◆ How to complete this task
Without the pictures, write out all the lines below exactly as they appear.

◆ Material for the task
·····

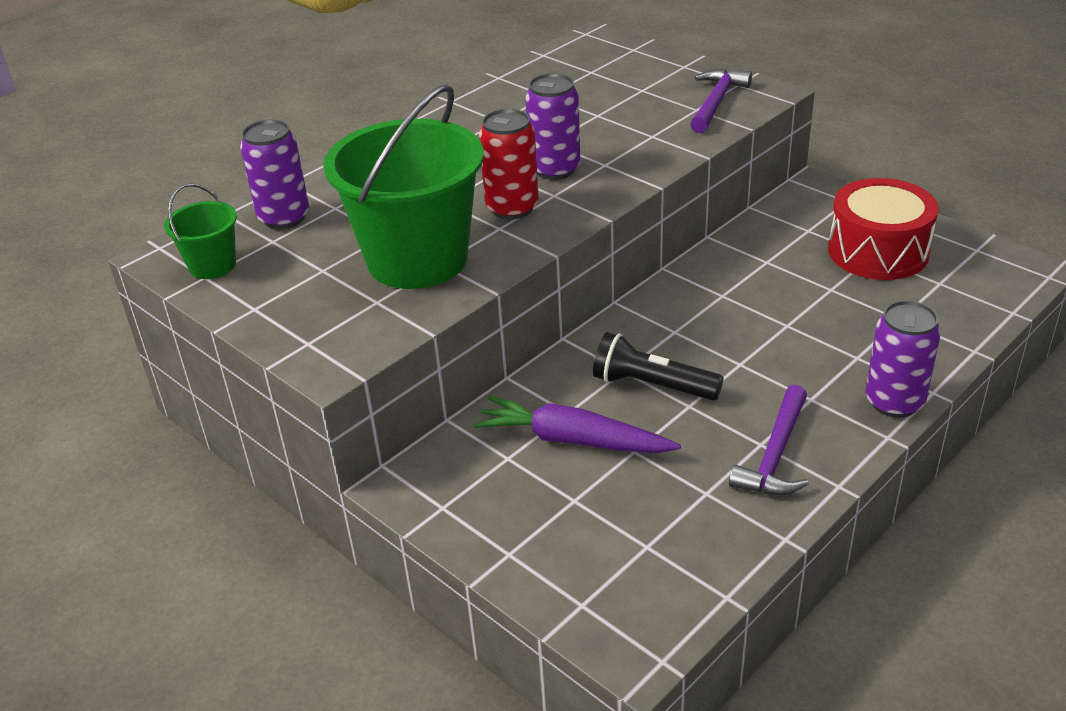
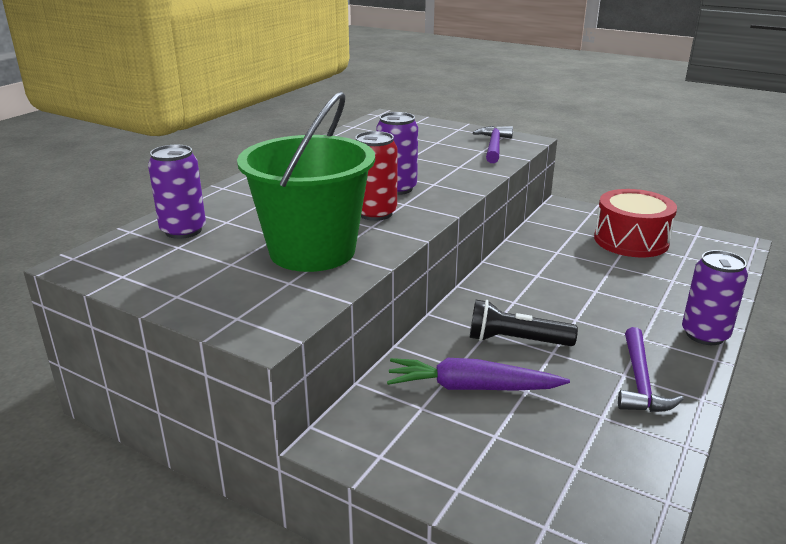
camera: 15 degrees left, 10 degrees down
green bucket [164,183,237,279] -> none

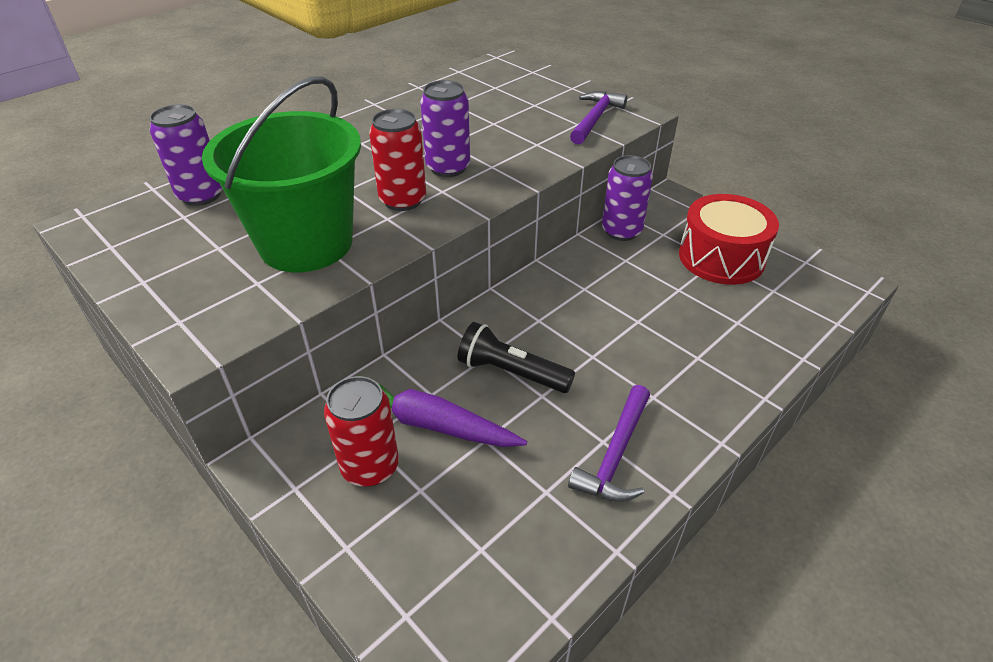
camera: 15 degrees right, 15 degrees up
purple can [682,250,748,345] -> purple can moved to [602,155,653,241]
none -> red can [324,376,399,487]

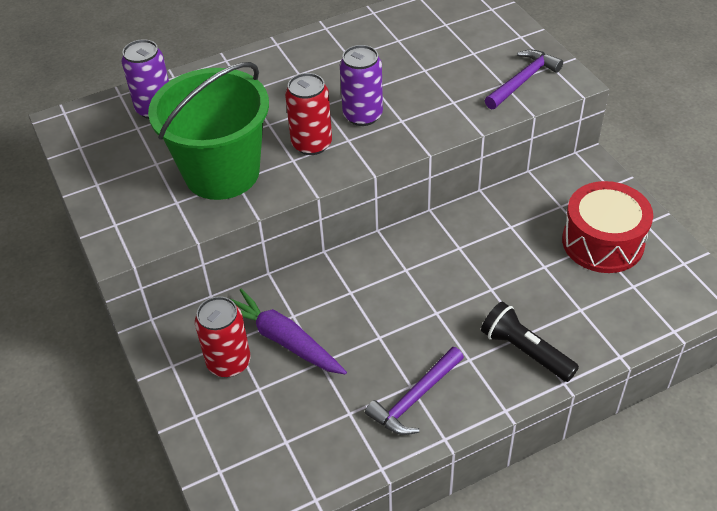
camera: 20 degrees right, 5 degrees up
black flashlight [458,322,575,393] -> black flashlight moved to [481,302,579,382]
purple can [602,155,653,241] -> none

·····

◆ Solution to the exercise
camera: 15 degrees left, 10 degrees down
green bucket [164,183,237,279] -> none

camera: 15 degrees right, 15 degrees up
purple can [682,250,748,345] -> purple can moved to [602,155,653,241]
none -> red can [324,376,399,487]

camera: 20 degrees right, 5 degrees up
black flashlight [458,322,575,393] -> black flashlight moved to [481,302,579,382]
purple can [602,155,653,241] -> none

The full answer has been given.